» **DESCRIPTION OF THE TASK**:
For this exercise, reproduce the records exactly as they stand and do not carry any images over.

» **TASK INPUTS**:
# # #

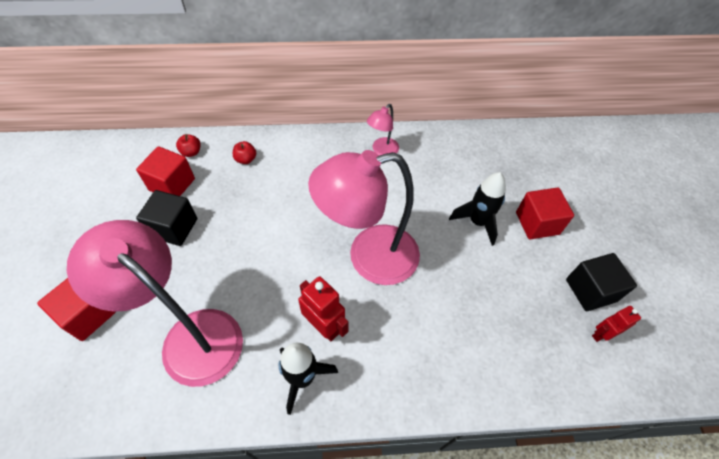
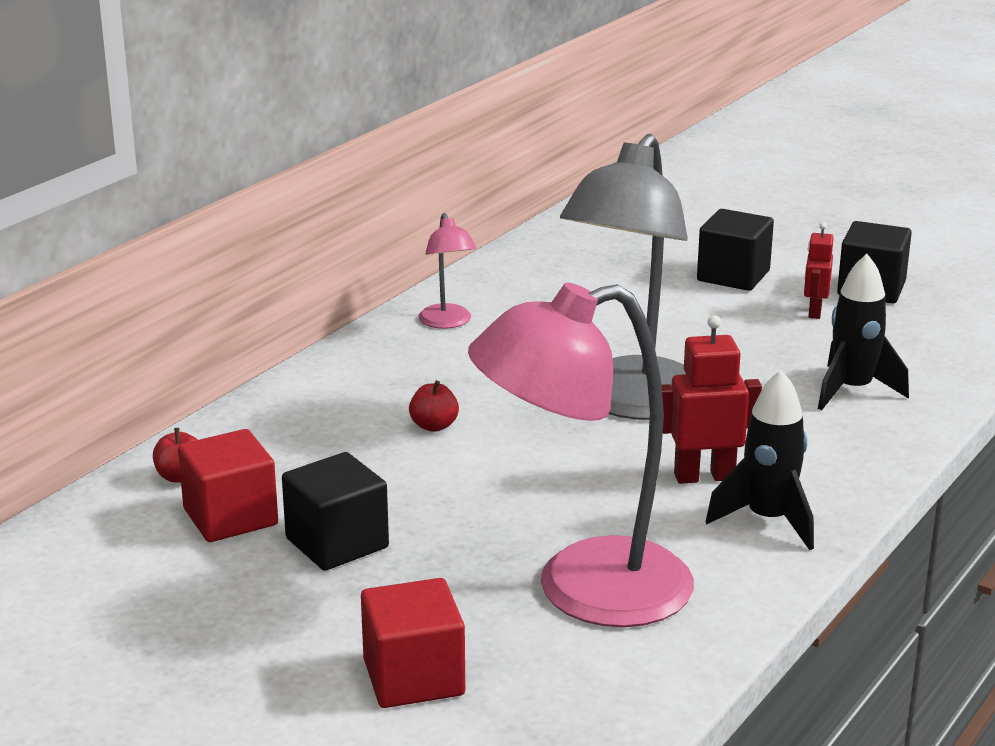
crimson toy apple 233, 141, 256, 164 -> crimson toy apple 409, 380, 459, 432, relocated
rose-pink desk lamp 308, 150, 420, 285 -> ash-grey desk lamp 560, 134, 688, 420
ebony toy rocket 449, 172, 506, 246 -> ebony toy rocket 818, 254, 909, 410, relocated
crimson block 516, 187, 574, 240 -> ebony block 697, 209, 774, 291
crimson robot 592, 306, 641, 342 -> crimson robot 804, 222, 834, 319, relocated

# # #

» **EXERCISE RESPONSE**:
crimson toy apple 233, 141, 256, 164 -> crimson toy apple 409, 380, 459, 432, relocated
rose-pink desk lamp 308, 150, 420, 285 -> ash-grey desk lamp 560, 134, 688, 420
ebony toy rocket 449, 172, 506, 246 -> ebony toy rocket 818, 254, 909, 410, relocated
crimson block 516, 187, 574, 240 -> ebony block 697, 209, 774, 291
crimson robot 592, 306, 641, 342 -> crimson robot 804, 222, 834, 319, relocated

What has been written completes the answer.